◆ What needs to be done
Only the text belongs in the copy. Transcribe the data exactly and drop any pictures.

___ Recorded data ___

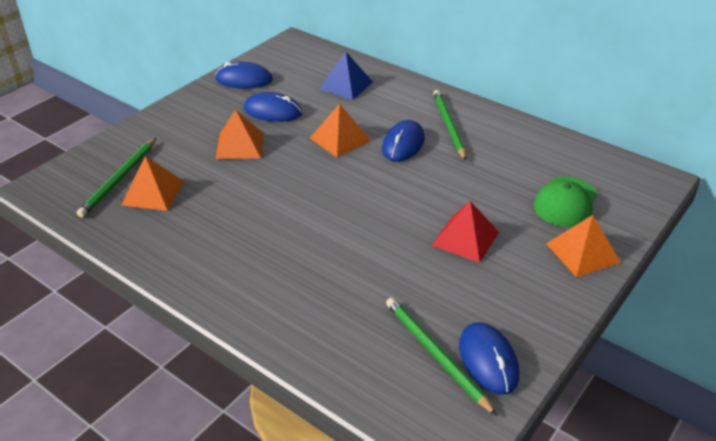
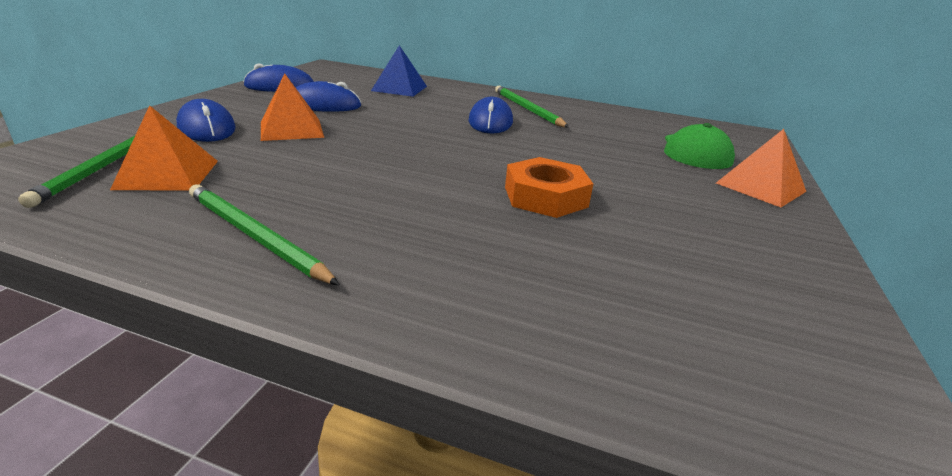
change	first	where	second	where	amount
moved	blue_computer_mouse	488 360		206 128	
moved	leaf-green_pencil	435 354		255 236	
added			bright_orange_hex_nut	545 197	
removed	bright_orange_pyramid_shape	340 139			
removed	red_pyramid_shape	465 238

___

◆ Response to the task
change	first	where	second	where	amount
moved	blue_computer_mouse	488 360		206 128	
moved	leaf-green_pencil	435 354		255 236	
added			bright_orange_hex_nut	545 197	
removed	bright_orange_pyramid_shape	340 139			
removed	red_pyramid_shape	465 238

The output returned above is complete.